TASK DETAILS: Pull out every line from the line containing "C3: 15uF (plus" through the end of the material, both ends included, and reproduce it exactly. Keep pictures out.

++++ DATA PROVIDED

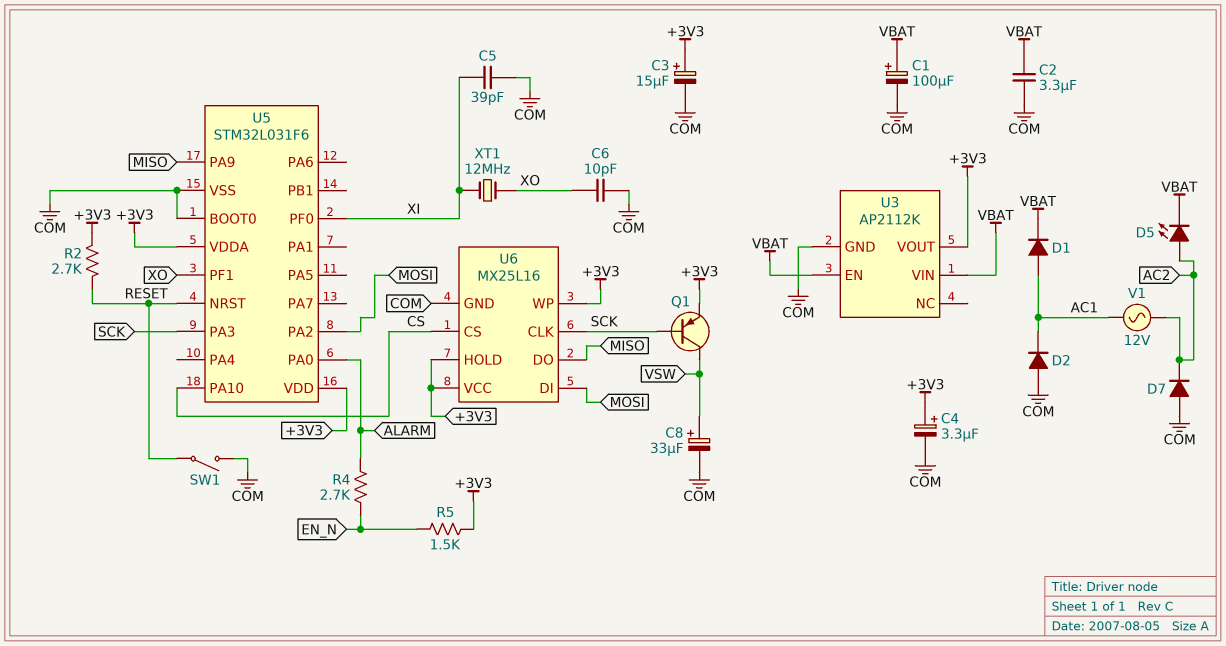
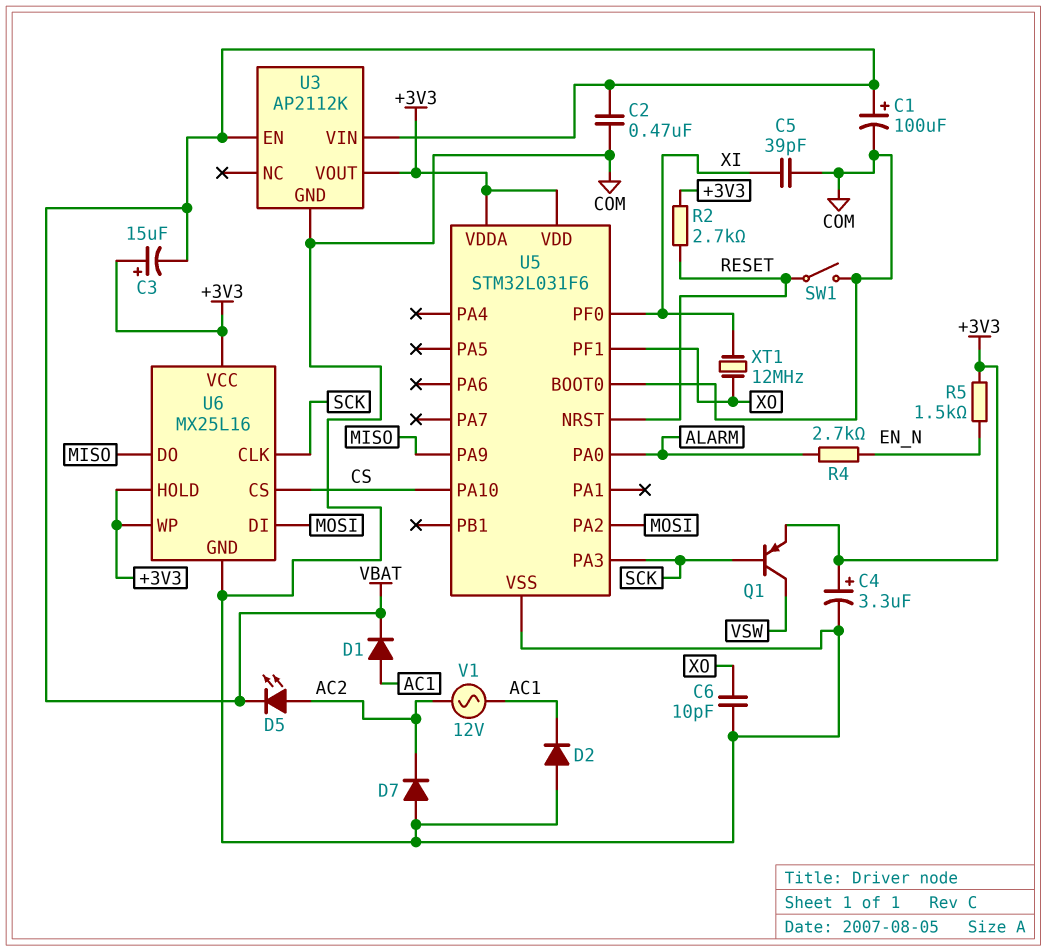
C2: 3.3uF (COM, VBAT) -> 470nF (COM, VBAT)
C3: 15uF (plus +3V3, minus COM) -> 15uF (plus +3V3, minus VBAT)
C8: 33uF (plus VSW, minus COM) -> none

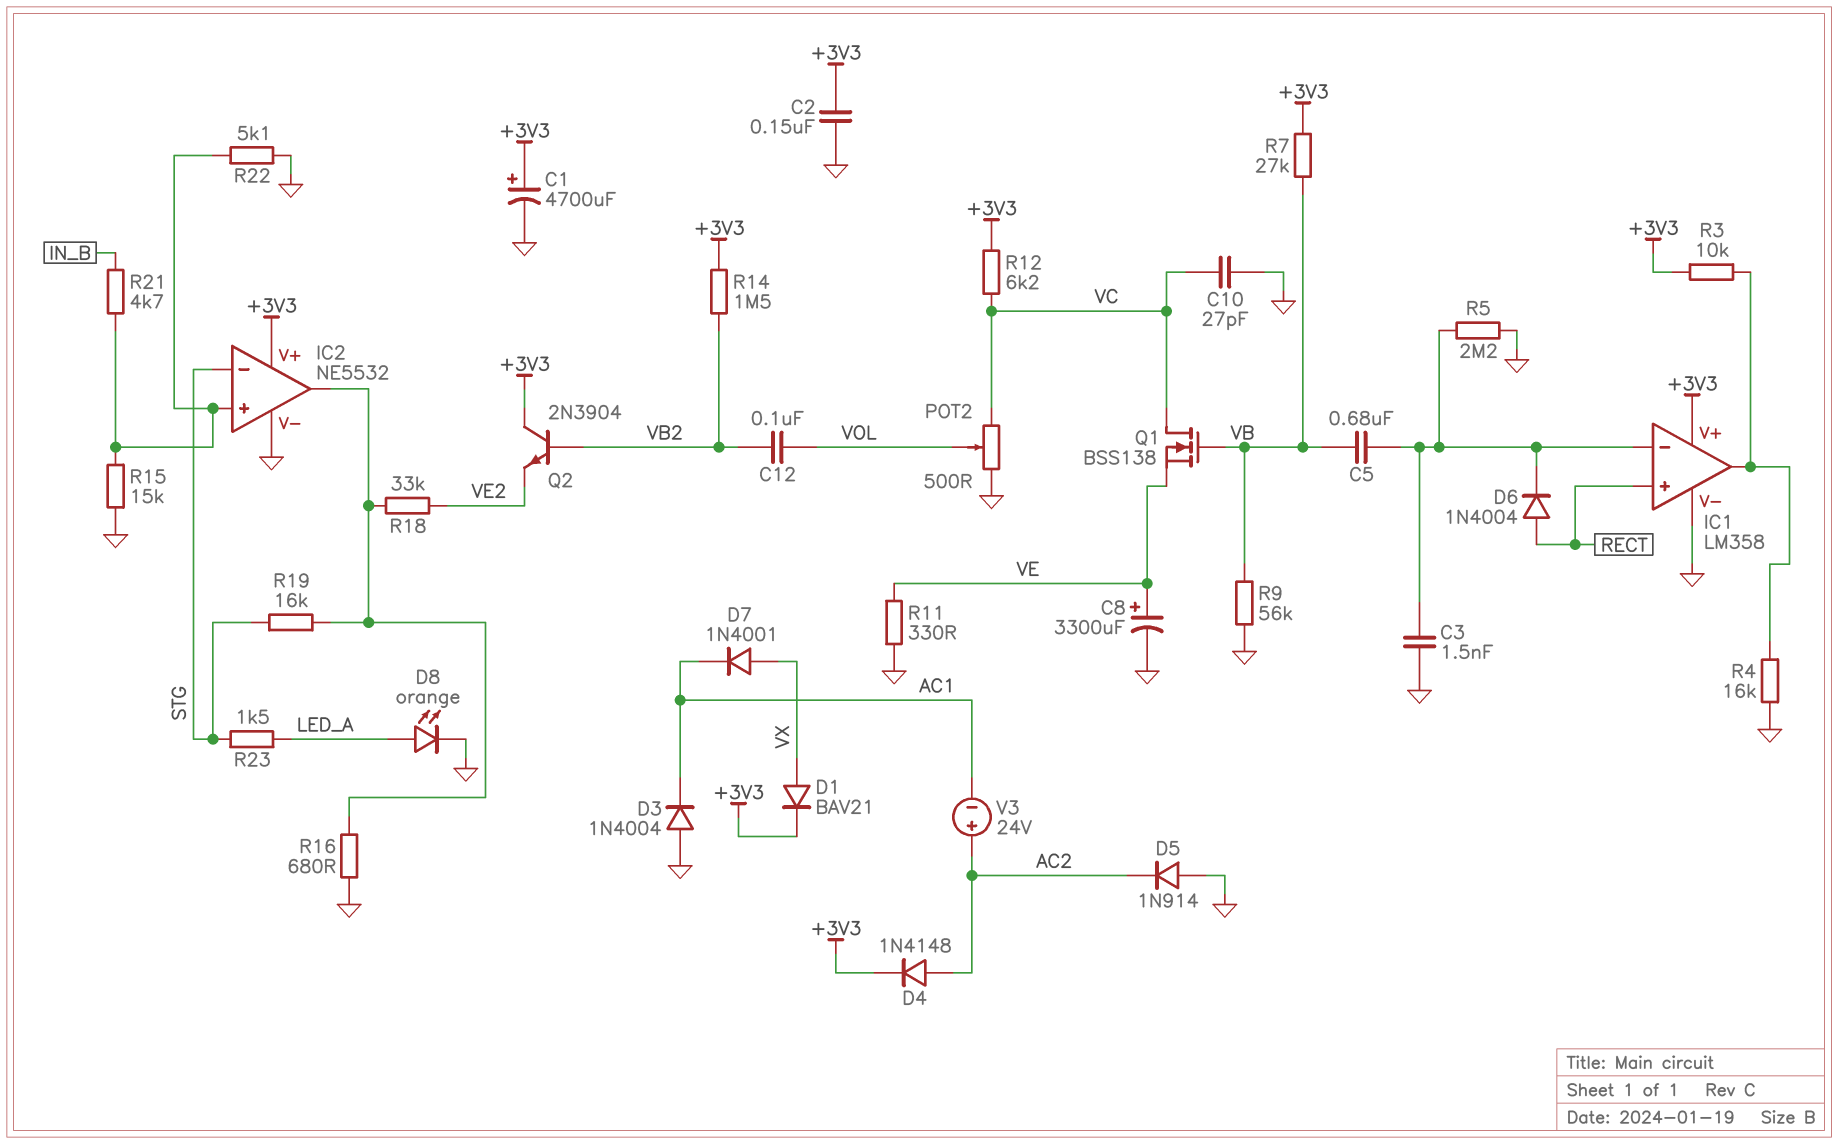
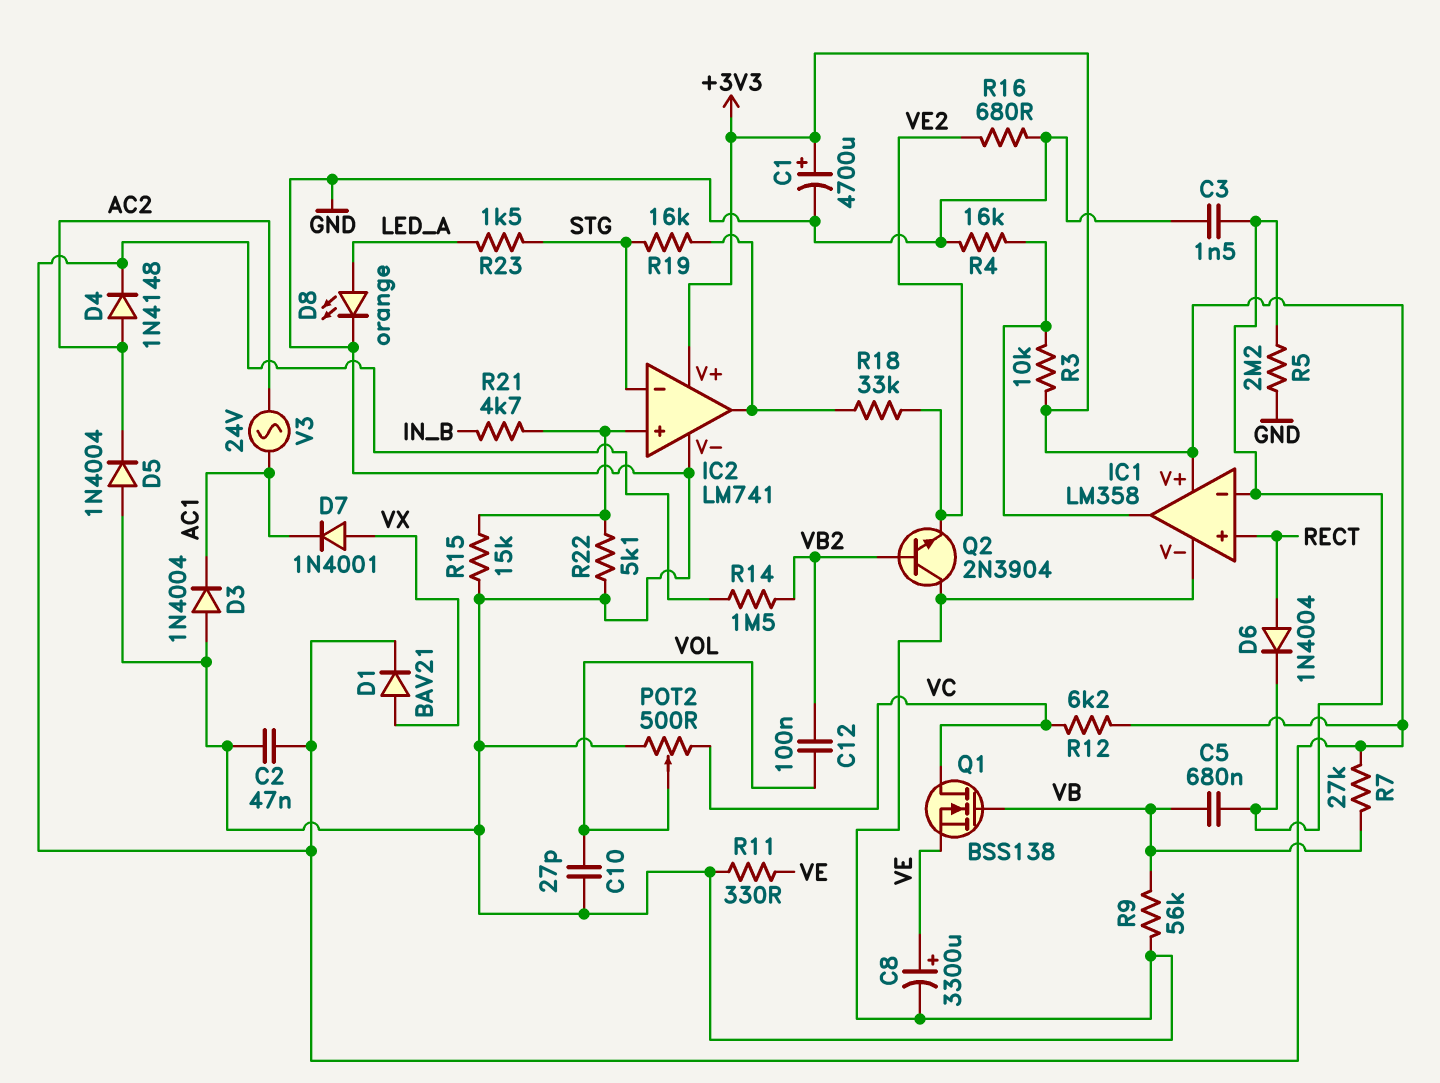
C2: 150nF (+3V3, GND) -> 47nF (+3V3, GND)
C10: 27pF (GND, VC) -> 27pF (GND, VOL)
D5: diode 1N914 (A GND, K AC2) -> diode 1N4004 (A GND, K AC2)
IC2: NE5532 -> LM741
Q2: NPN 2N3904 (B VB2, C +3V3, E VE2) -> NPN 2N3904 (B VB2, C GND, E VE2)
R16: 680 (GND, IC2/out) -> 680 (GND, VE2)
V3: 24V (plus AC2, minus AC1) -> AC 24V (AC1, AC2)

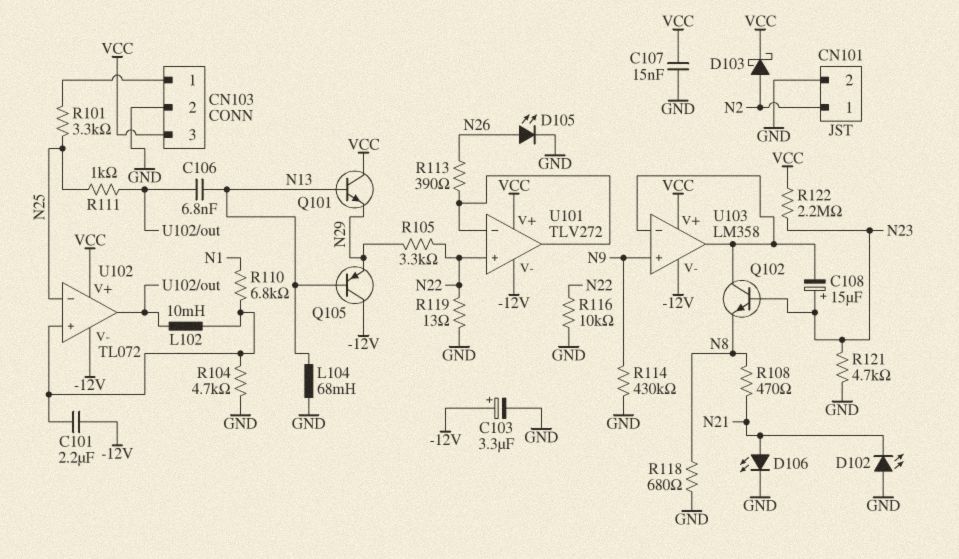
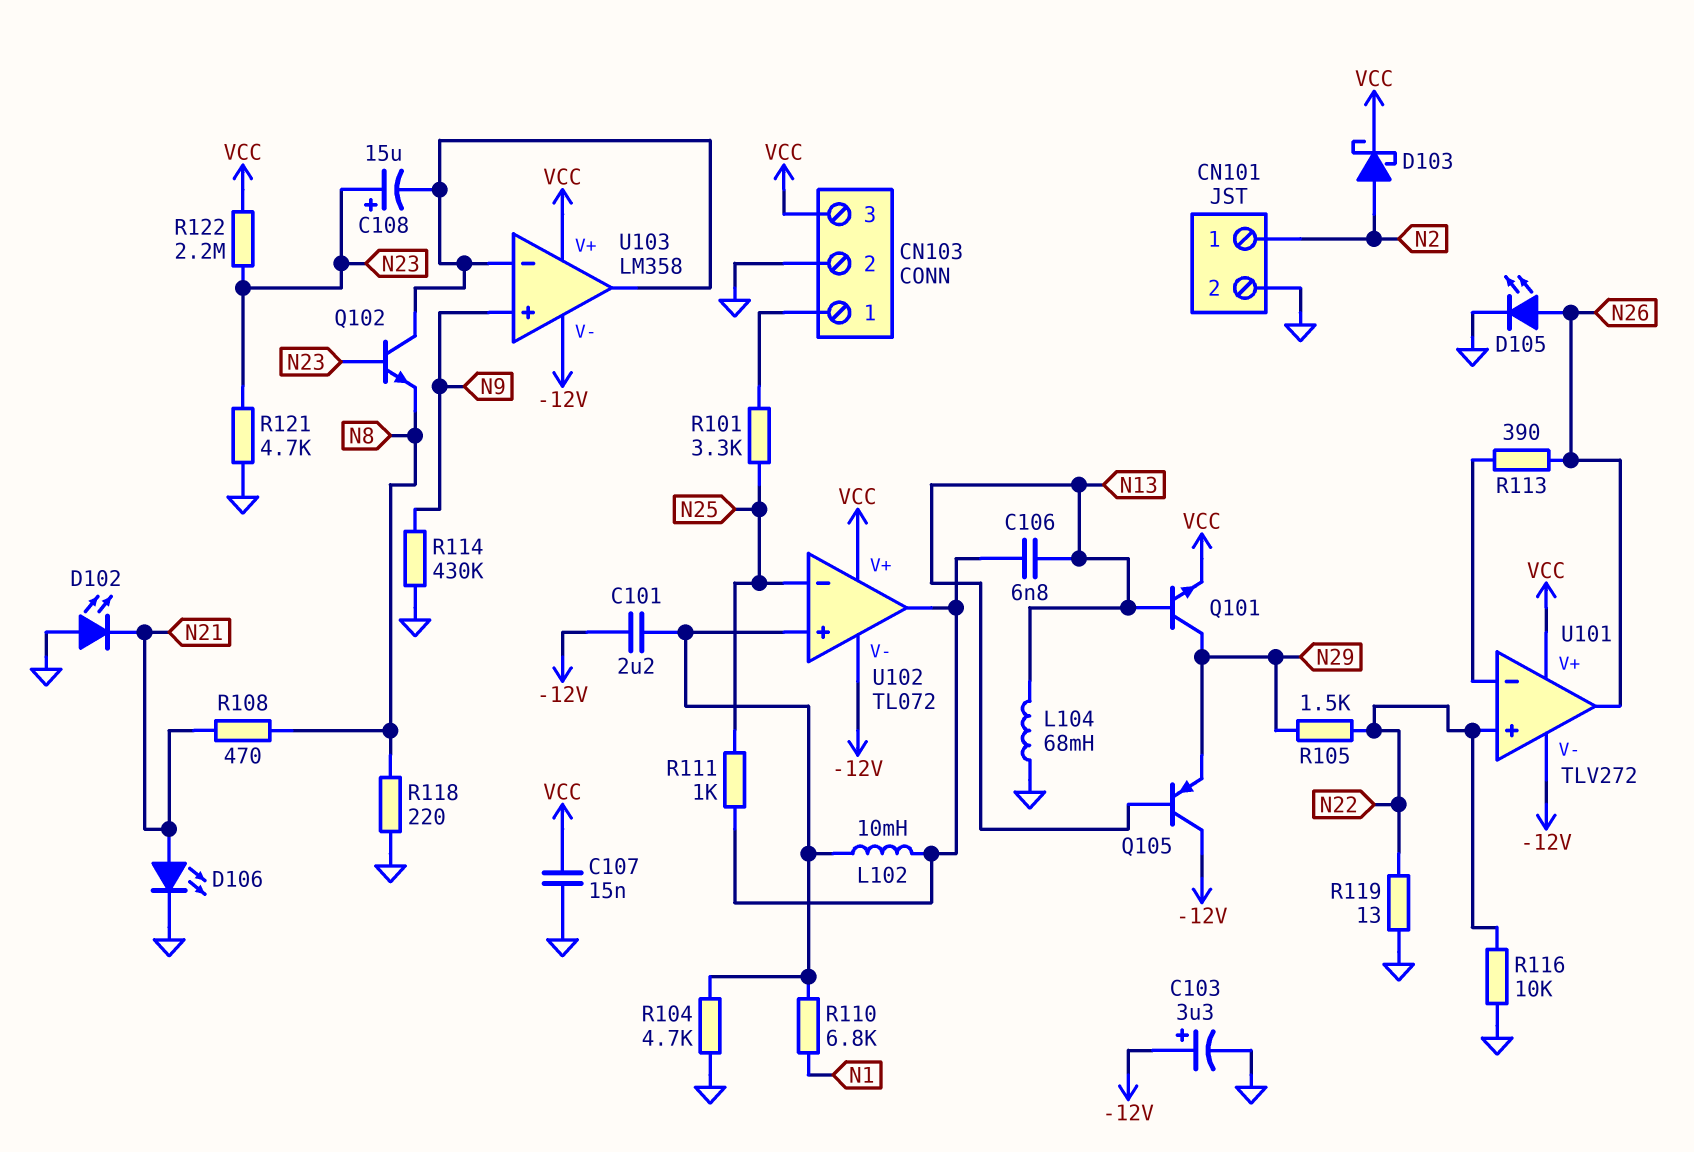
Q101: NPN (B N13, C VCC, E N29) -> NPN (B N13, C N29, E VCC)
R105: 3.3k (N22, N29) -> 1.5k (N22, N29)
R118: 680 (GND, N8) -> 220 (GND, N8)
U101 pin out: U101/in- -> N26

++++++++

THE COMPLETED TASK:
C3: 15uF (plus +3V3, minus COM) -> 15uF (plus +3V3, minus VBAT)
C8: 33uF (plus VSW, minus COM) -> none

C2: 150nF (+3V3, GND) -> 47nF (+3V3, GND)
C10: 27pF (GND, VC) -> 27pF (GND, VOL)
D5: diode 1N914 (A GND, K AC2) -> diode 1N4004 (A GND, K AC2)
IC2: NE5532 -> LM741
Q2: NPN 2N3904 (B VB2, C +3V3, E VE2) -> NPN 2N3904 (B VB2, C GND, E VE2)
R16: 680 (GND, IC2/out) -> 680 (GND, VE2)
V3: 24V (plus AC2, minus AC1) -> AC 24V (AC1, AC2)

Q101: NPN (B N13, C VCC, E N29) -> NPN (B N13, C N29, E VCC)
R105: 3.3k (N22, N29) -> 1.5k (N22, N29)
R118: 680 (GND, N8) -> 220 (GND, N8)
U101 pin out: U101/in- -> N26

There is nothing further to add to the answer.